Collection entries

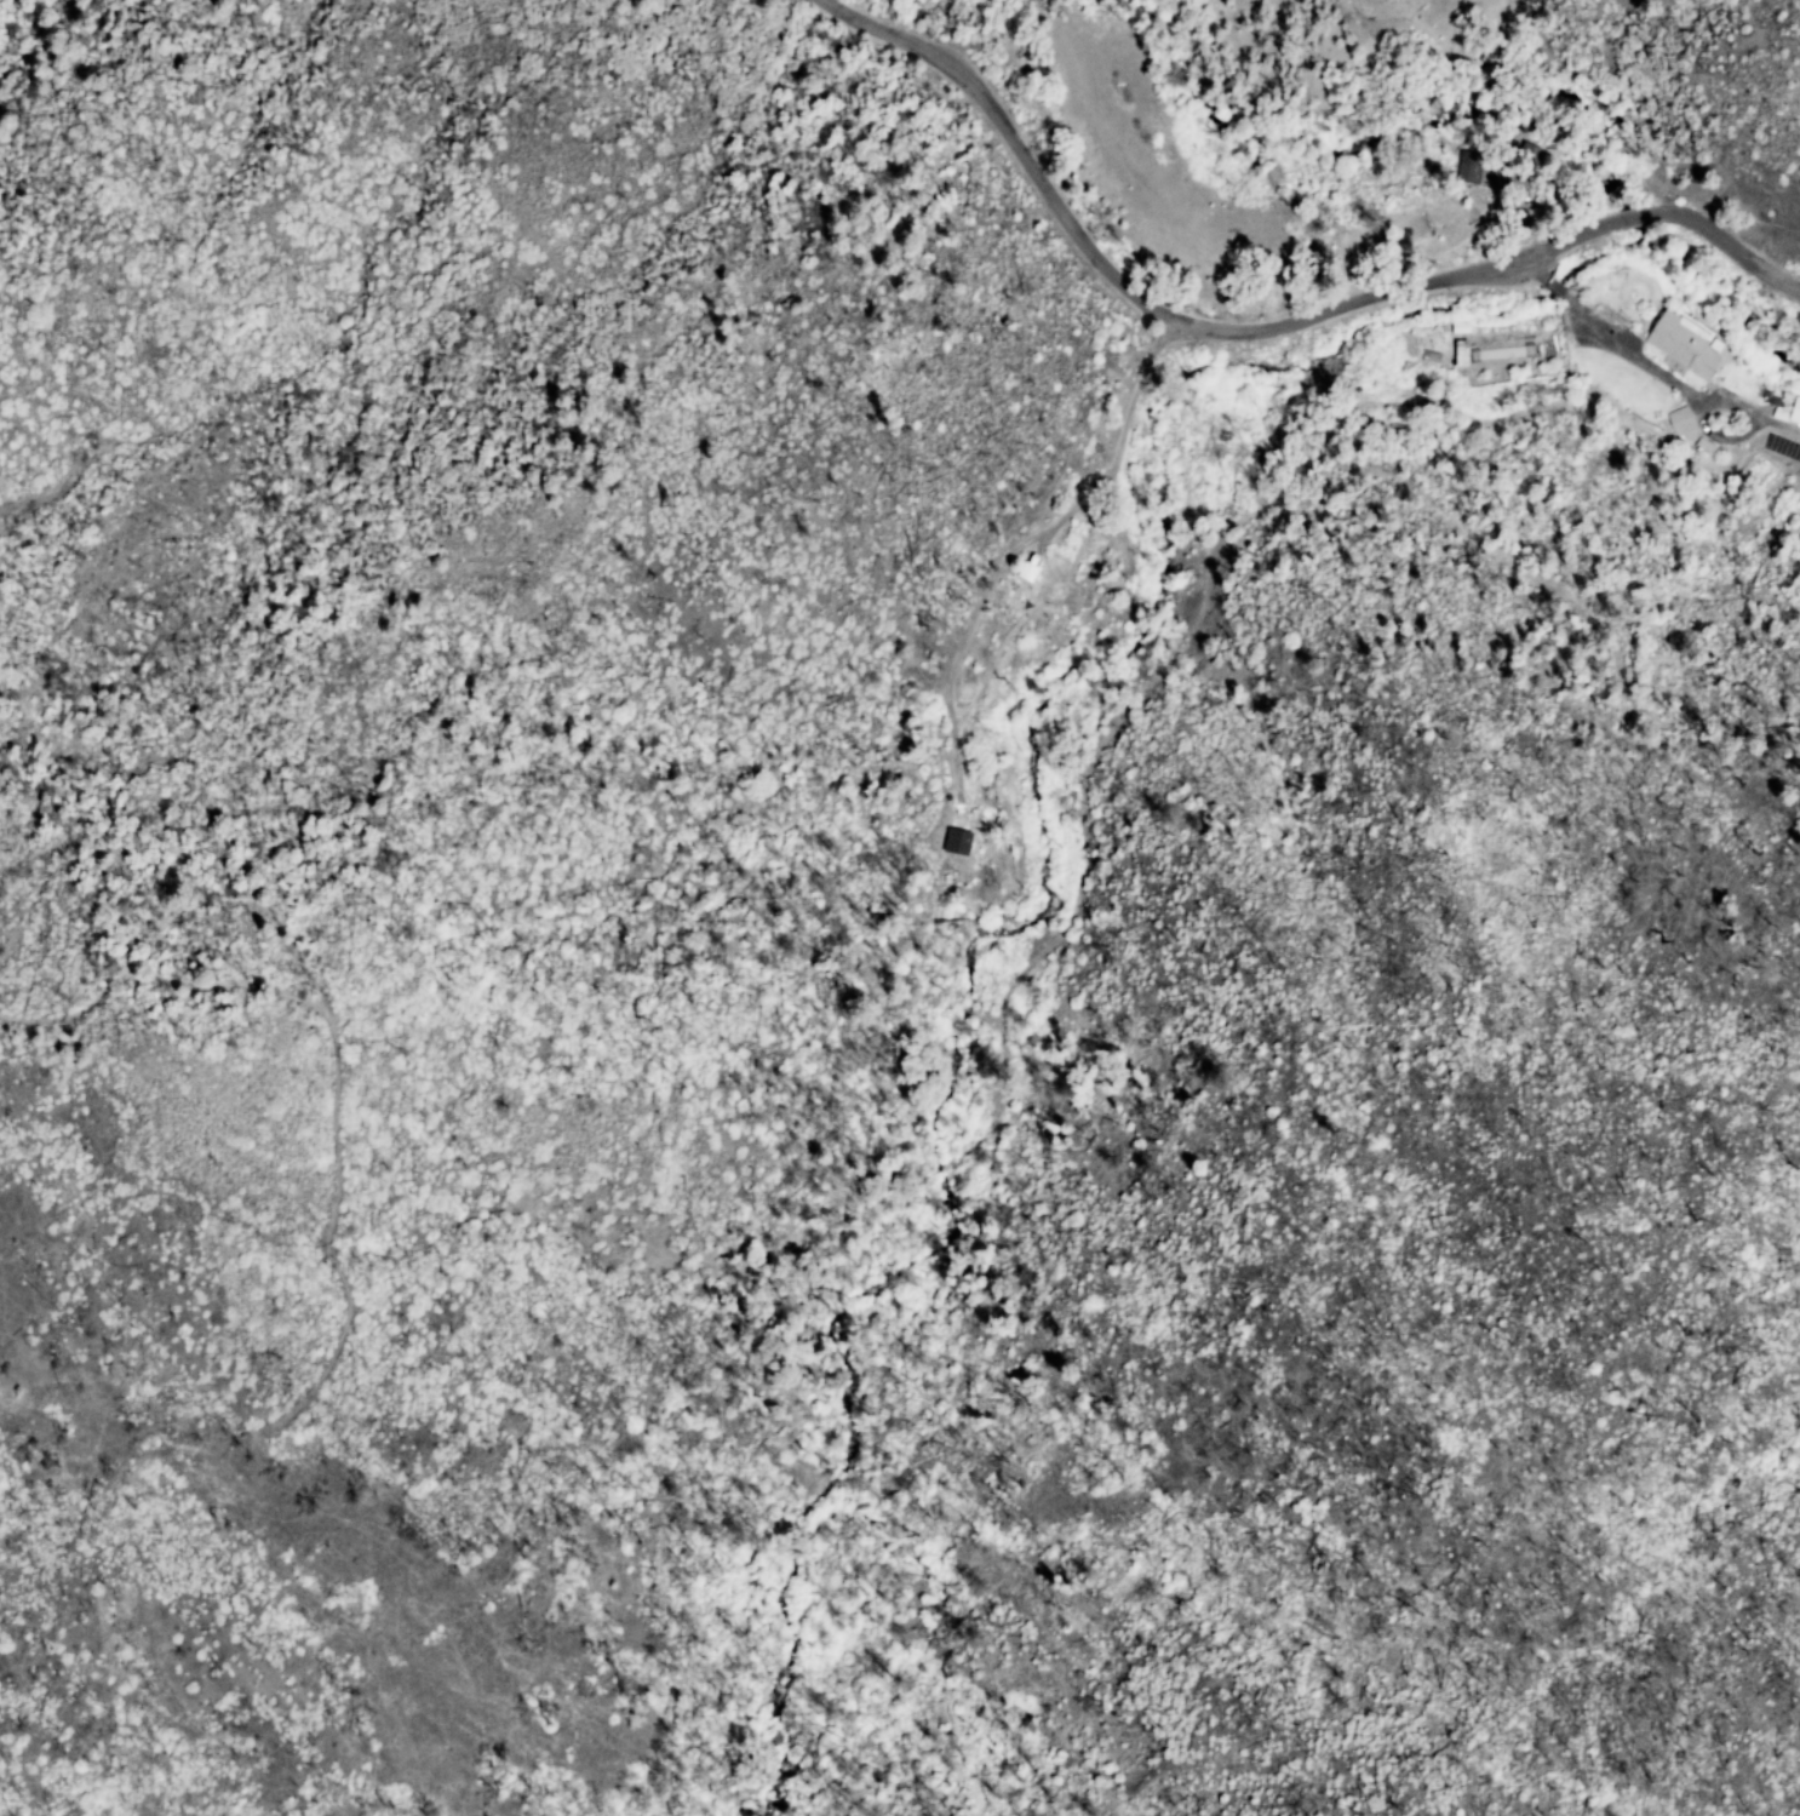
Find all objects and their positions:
building: (1468, 167)
building: (1462, 329)
road: (1264, 331)
building: (1686, 345)
building: (1462, 360)
road: (1651, 368)
building: (1795, 410)
building: (1684, 427)
building: (1733, 438)
building: (1706, 447)
road: (1093, 530)
road: (1024, 547)
building: (1029, 572)
building: (1056, 577)
building: (1052, 609)
building: (973, 664)
building: (952, 831)
road: (159, 978)

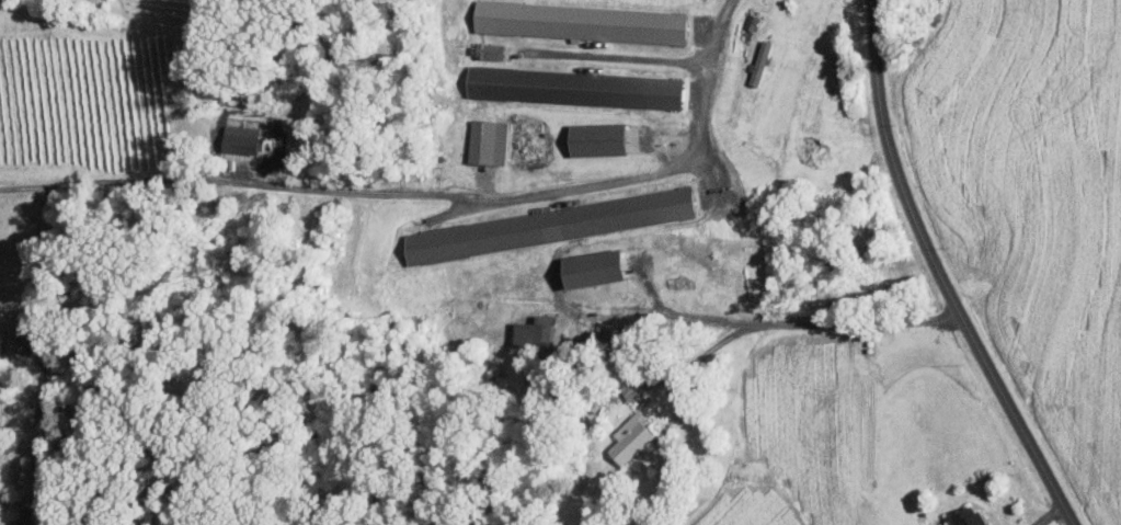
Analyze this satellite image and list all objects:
building: (582, 22)
building: (751, 22)
road: (610, 58)
building: (759, 63)
building: (575, 88)
building: (240, 139)
building: (598, 139)
building: (486, 142)
road: (425, 193)
building: (555, 225)
building: (595, 269)
road: (931, 273)
road: (803, 323)
building: (534, 333)
building: (17, 344)
building: (631, 439)
building: (969, 517)
road: (1043, 518)

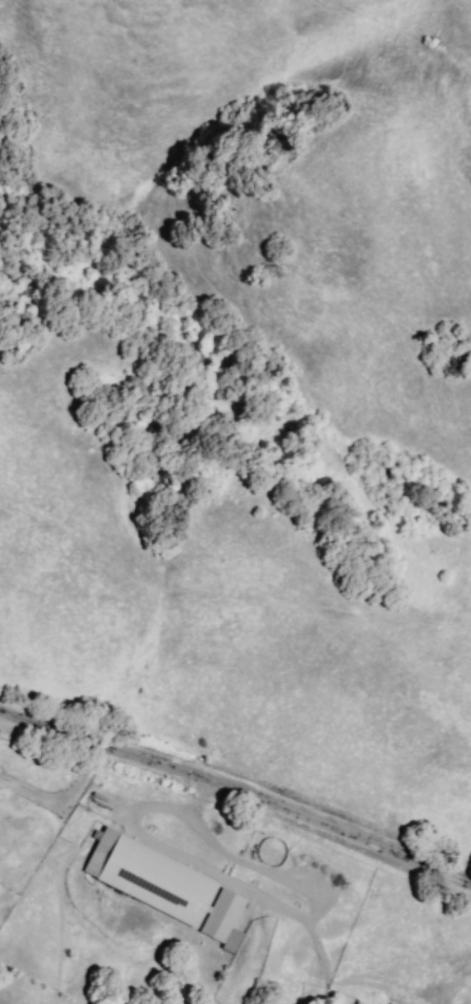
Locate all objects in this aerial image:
road: (237, 791)
building: (147, 886)
road: (241, 900)
building: (220, 923)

**Written task**
Copy every line of the records exactly as it is written, but not the pictures.

**Output for this task**
Find all objects and their positions:
building: (1468, 167)
building: (1462, 329)
road: (1264, 331)
building: (1686, 345)
building: (1462, 360)
road: (1651, 368)
building: (1795, 410)
building: (1684, 427)
building: (1733, 438)
building: (1706, 447)
road: (1093, 530)
road: (1024, 547)
building: (1029, 572)
building: (1056, 577)
building: (1052, 609)
building: (973, 664)
building: (952, 831)
road: (159, 978)

Analyze this satellite image and list all objects:
building: (582, 22)
building: (751, 22)
road: (610, 58)
building: (759, 63)
building: (575, 88)
building: (240, 139)
building: (598, 139)
building: (486, 142)
road: (425, 193)
building: (555, 225)
building: (595, 269)
road: (931, 273)
road: (803, 323)
building: (534, 333)
building: (17, 344)
building: (631, 439)
building: (969, 517)
road: (1043, 518)

Locate all objects in this aerial image:
road: (237, 791)
building: (147, 886)
road: (241, 900)
building: (220, 923)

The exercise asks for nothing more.